Segment Open

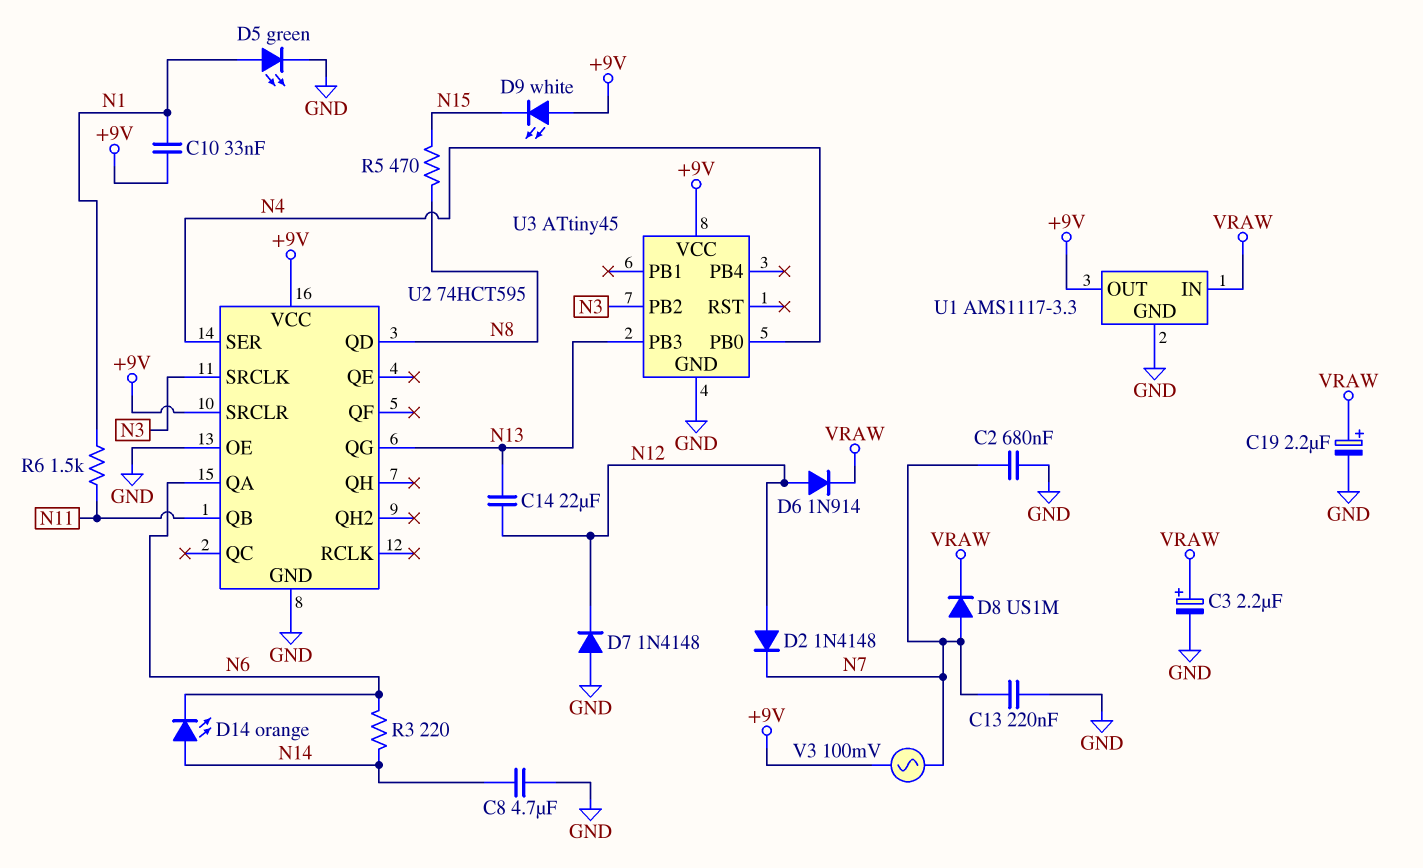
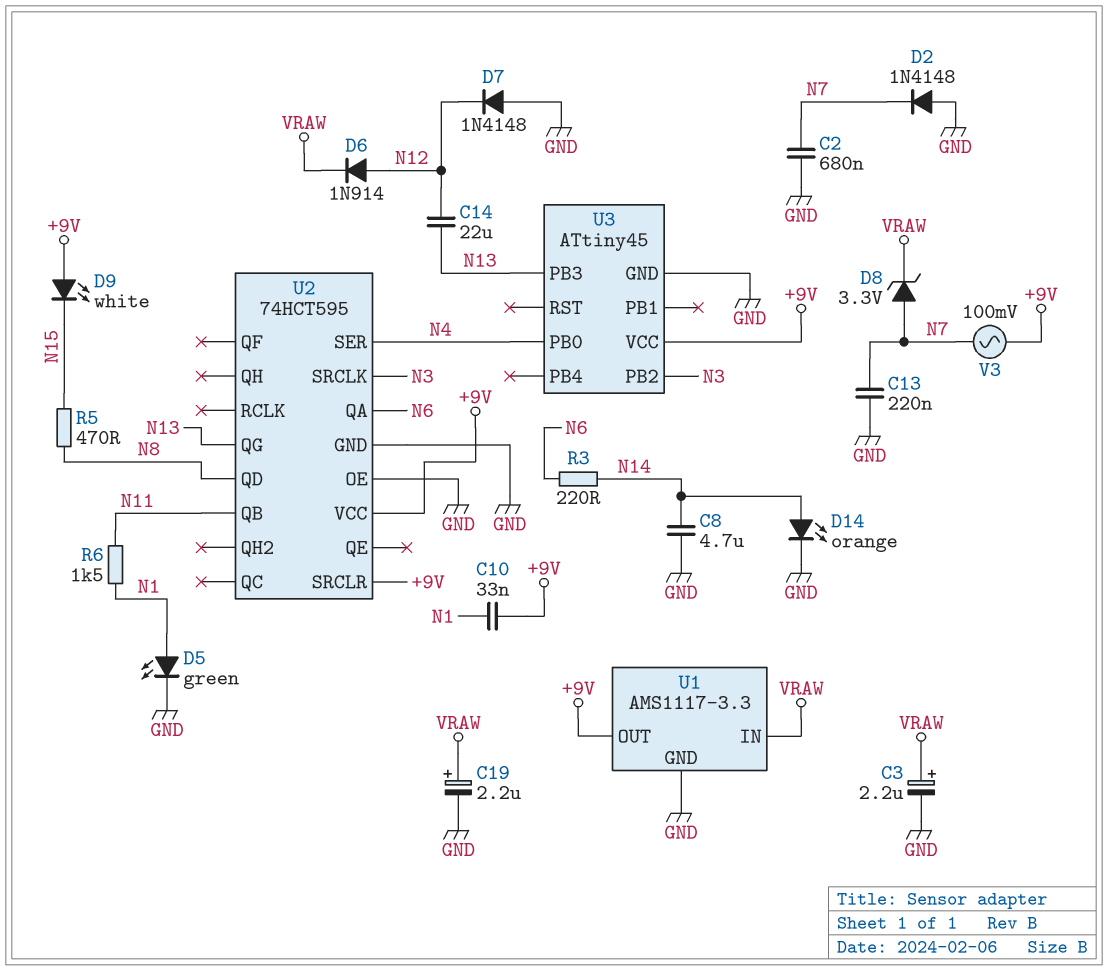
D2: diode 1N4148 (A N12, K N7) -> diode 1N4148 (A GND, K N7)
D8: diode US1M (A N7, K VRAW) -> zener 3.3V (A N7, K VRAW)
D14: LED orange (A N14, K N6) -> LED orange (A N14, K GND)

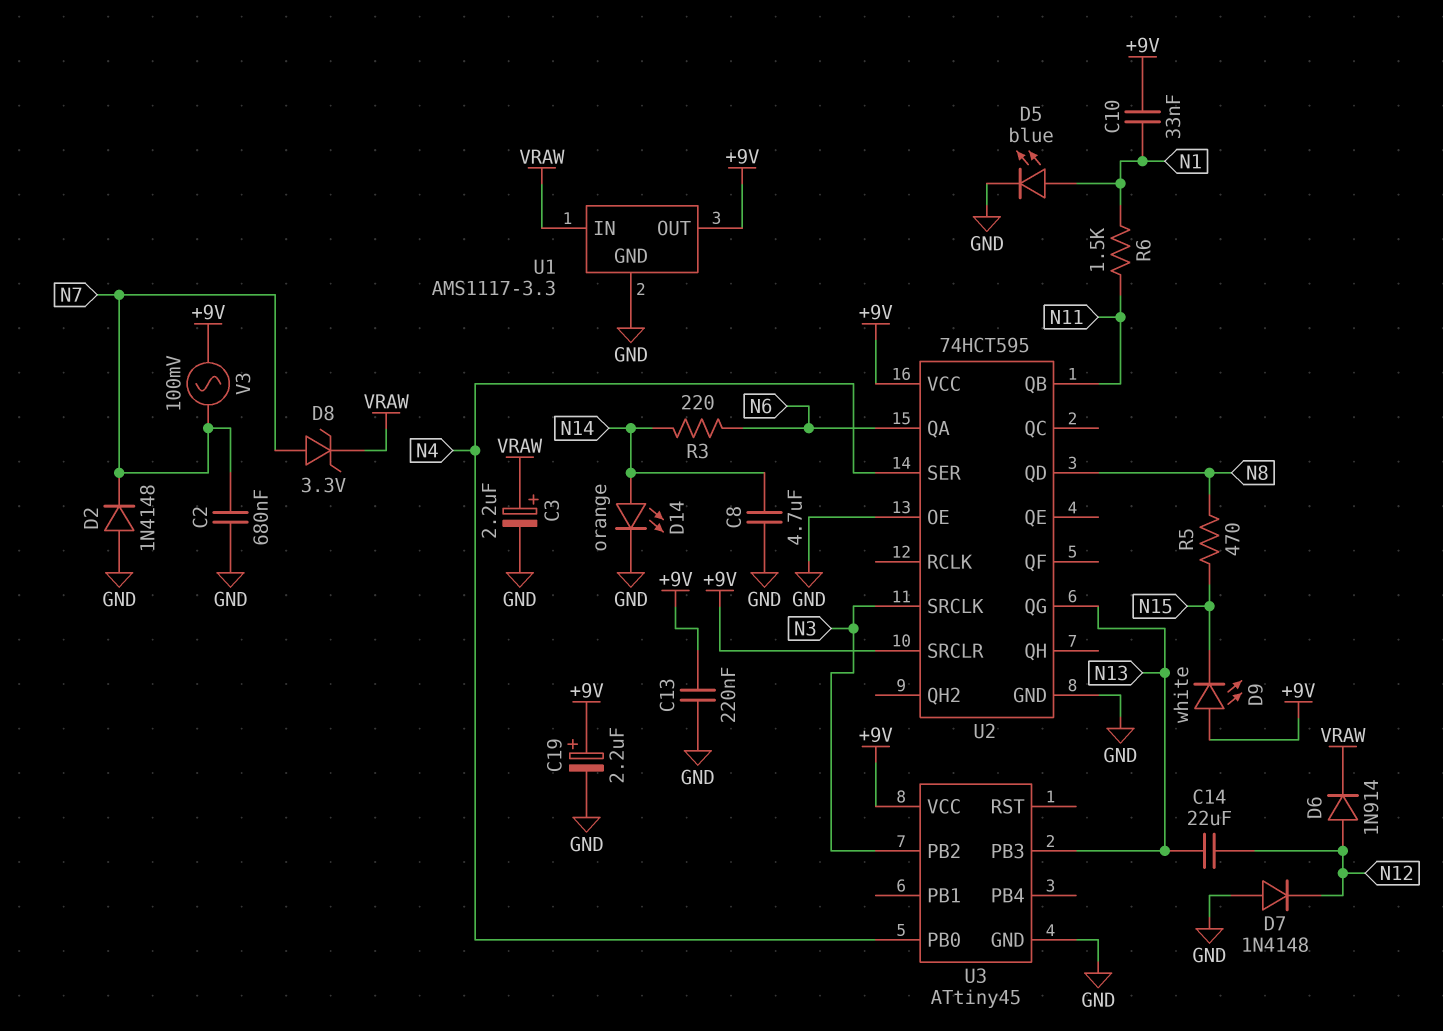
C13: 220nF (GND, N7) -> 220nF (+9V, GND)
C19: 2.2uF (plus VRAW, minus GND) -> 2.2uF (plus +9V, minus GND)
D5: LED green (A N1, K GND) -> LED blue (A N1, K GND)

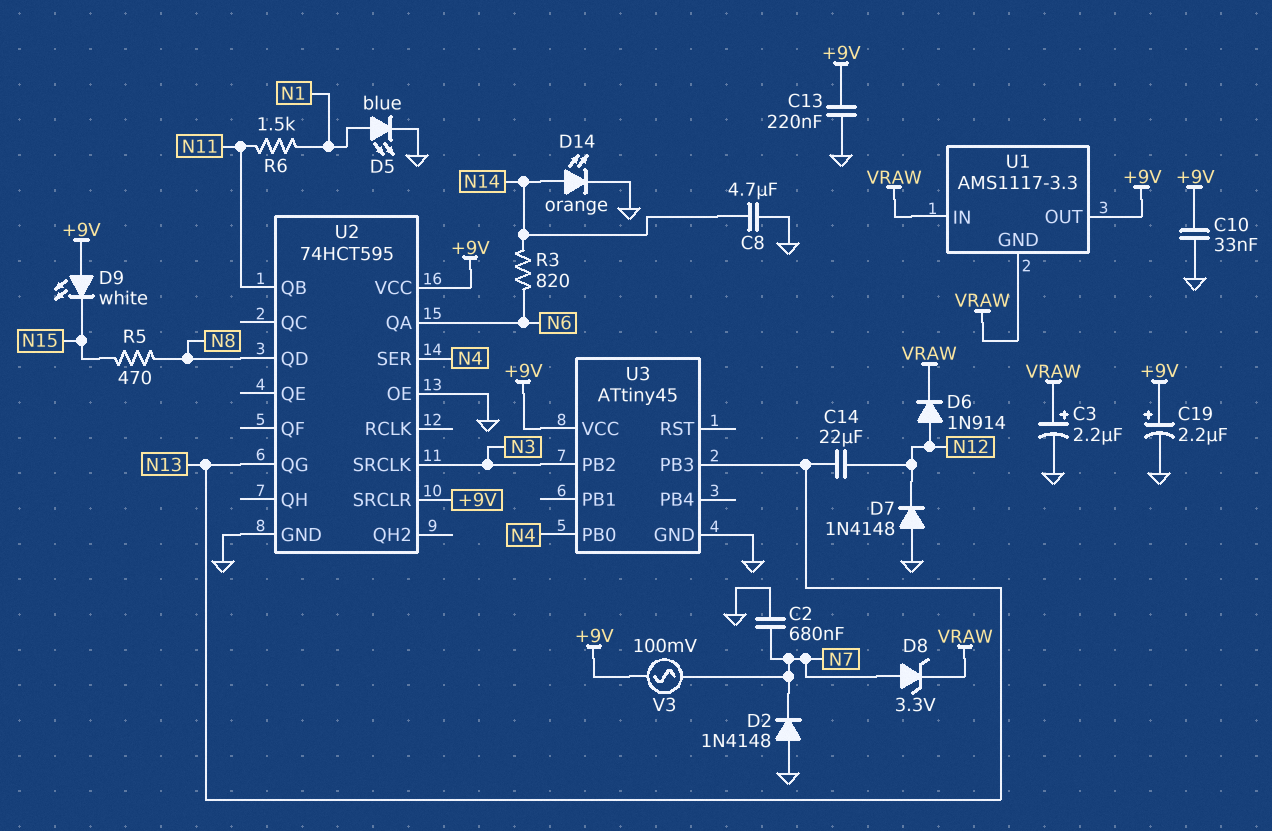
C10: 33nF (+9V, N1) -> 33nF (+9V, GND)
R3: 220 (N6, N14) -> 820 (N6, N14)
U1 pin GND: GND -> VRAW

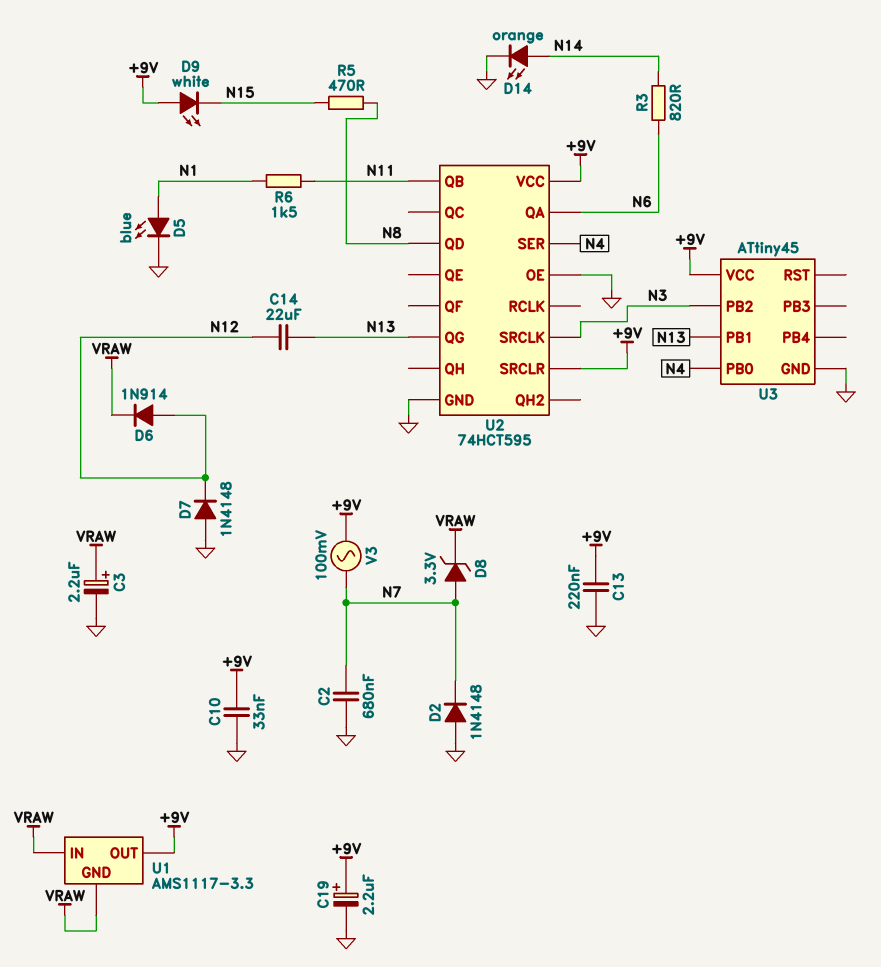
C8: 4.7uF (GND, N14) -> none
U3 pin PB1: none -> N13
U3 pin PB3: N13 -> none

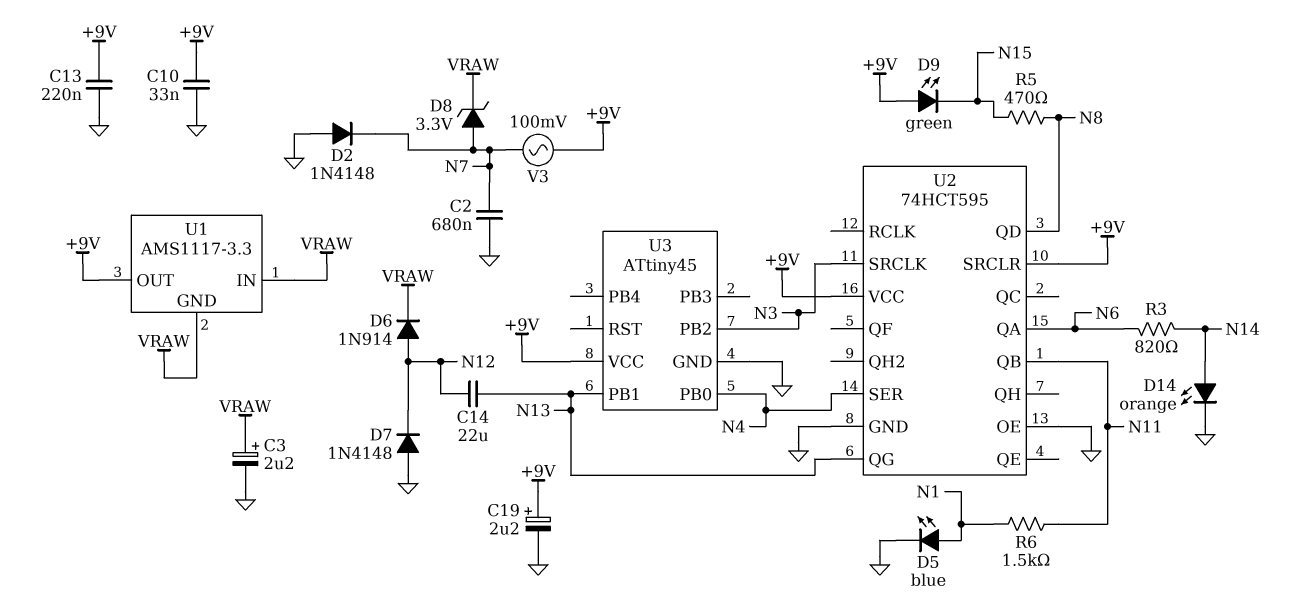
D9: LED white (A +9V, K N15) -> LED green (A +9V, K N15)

Segment Closed

What to work on
Starting at the line that contains "U3 pin PB3: N13 -> none", transcribe every line through the end of the listing exactly, including both end lines and excluding pictures.

Answer to this task
U3 pin PB3: N13 -> none

D9: LED white (A +9V, K N15) -> LED green (A +9V, K N15)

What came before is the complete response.